Task inputs
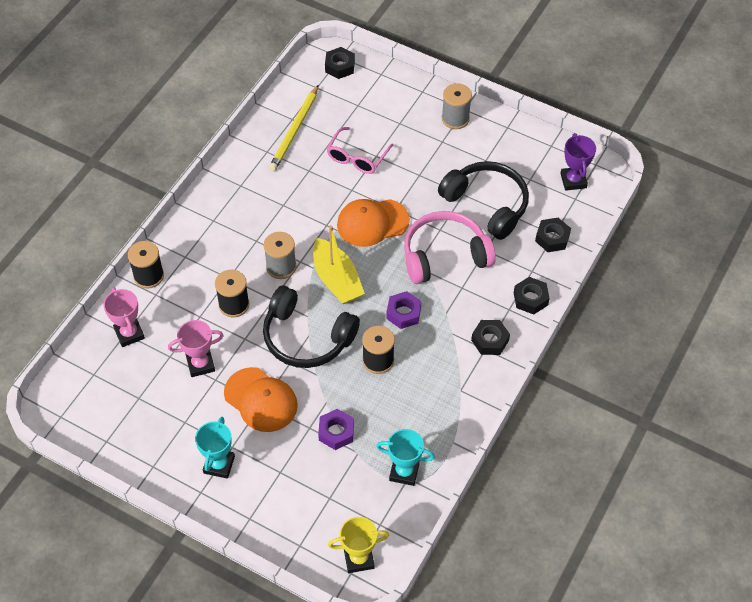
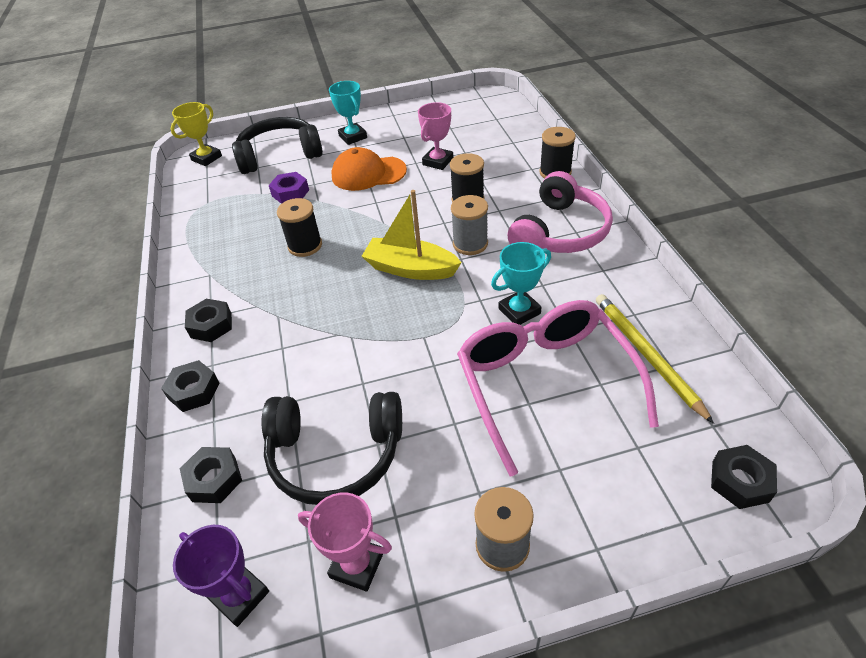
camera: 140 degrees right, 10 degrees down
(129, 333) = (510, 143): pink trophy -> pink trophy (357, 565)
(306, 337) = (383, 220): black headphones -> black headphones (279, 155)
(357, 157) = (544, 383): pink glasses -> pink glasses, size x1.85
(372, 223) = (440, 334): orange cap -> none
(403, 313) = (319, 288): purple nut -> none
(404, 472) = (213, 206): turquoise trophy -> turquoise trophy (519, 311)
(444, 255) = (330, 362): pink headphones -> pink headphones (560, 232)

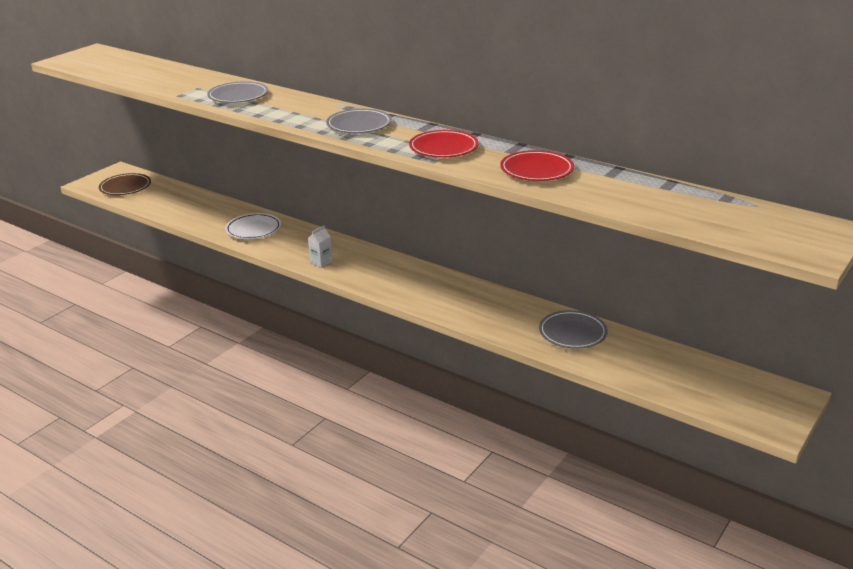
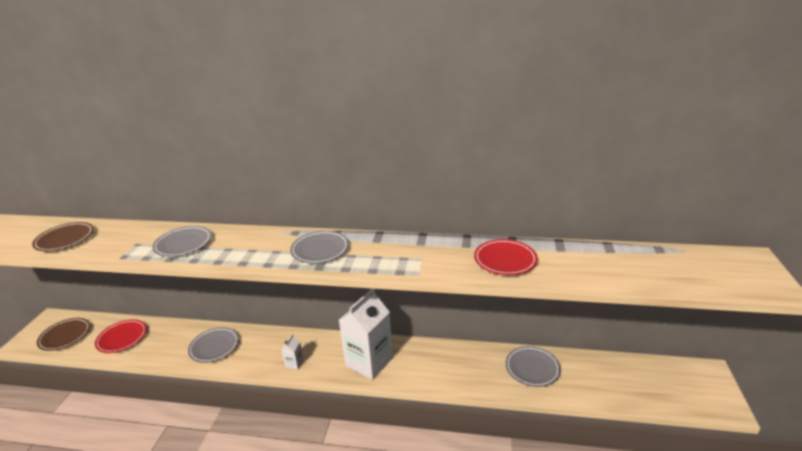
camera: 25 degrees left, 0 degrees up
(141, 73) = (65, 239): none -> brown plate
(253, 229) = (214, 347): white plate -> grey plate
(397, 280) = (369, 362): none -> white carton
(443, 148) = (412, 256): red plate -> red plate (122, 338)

...

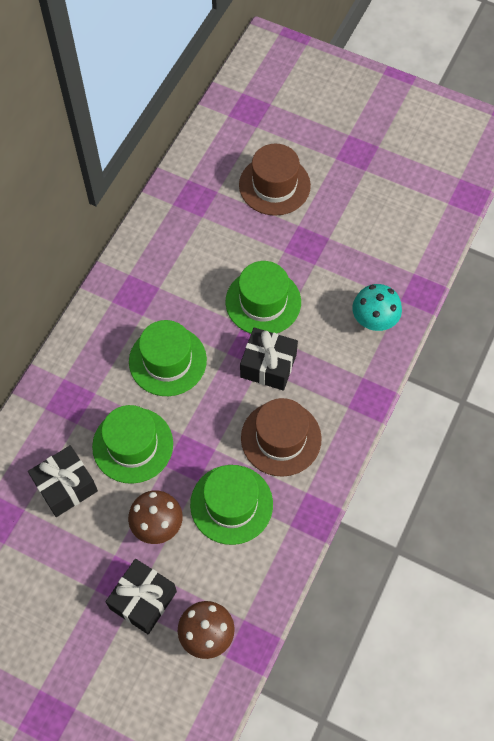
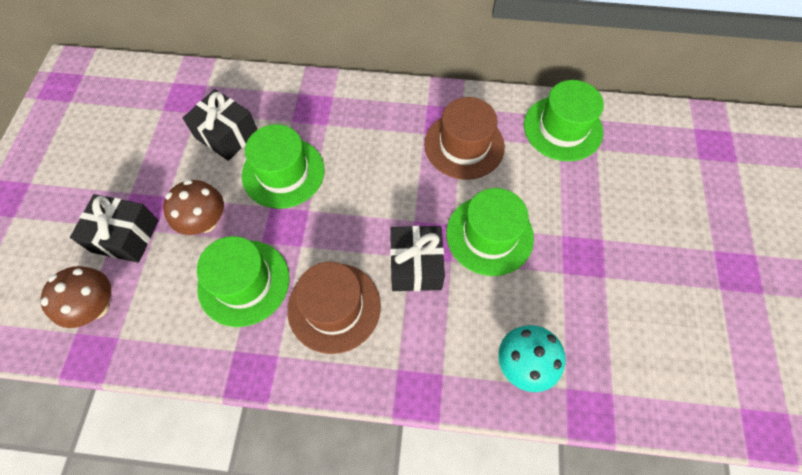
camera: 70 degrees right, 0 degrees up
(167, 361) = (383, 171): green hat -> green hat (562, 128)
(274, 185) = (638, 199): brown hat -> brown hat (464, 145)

---

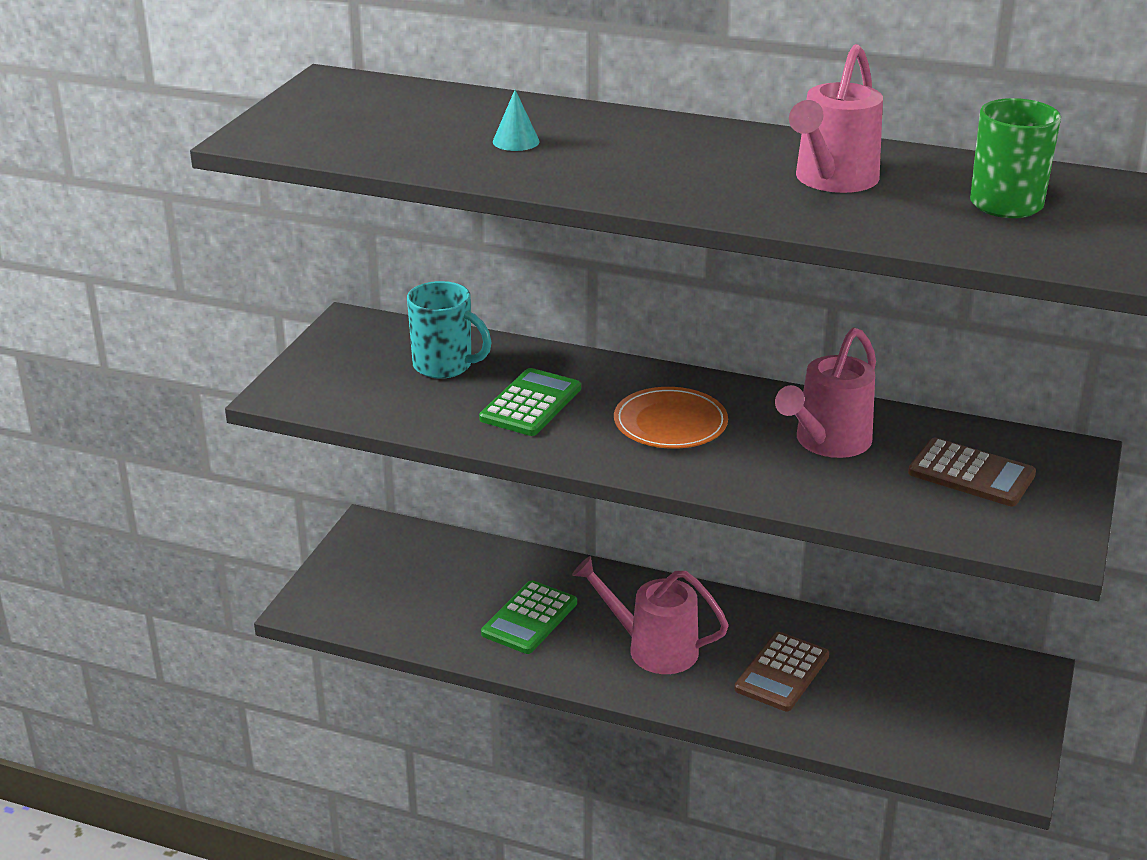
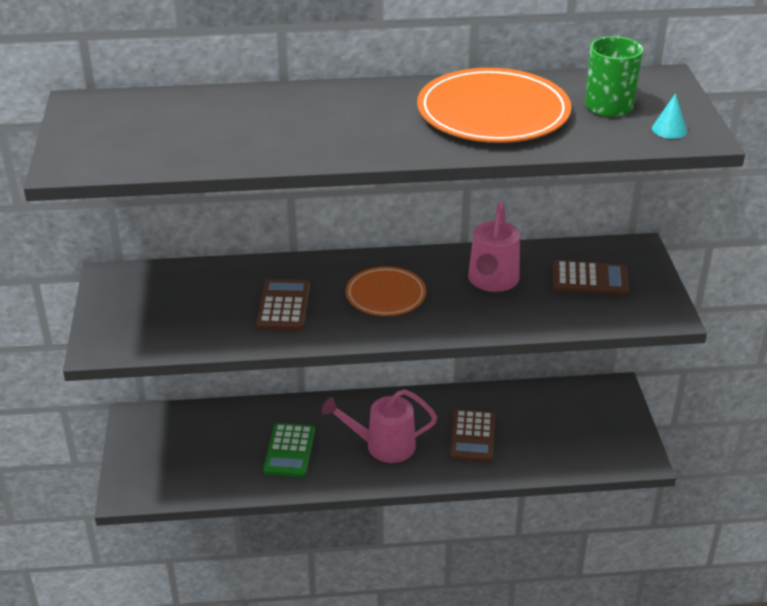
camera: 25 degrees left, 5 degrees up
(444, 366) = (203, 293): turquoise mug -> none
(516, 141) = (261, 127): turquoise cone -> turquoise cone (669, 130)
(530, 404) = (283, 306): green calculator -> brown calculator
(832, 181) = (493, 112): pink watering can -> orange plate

Your task
Among the lines of the listing above, count those that include "right" and give only the total.

Written solution
2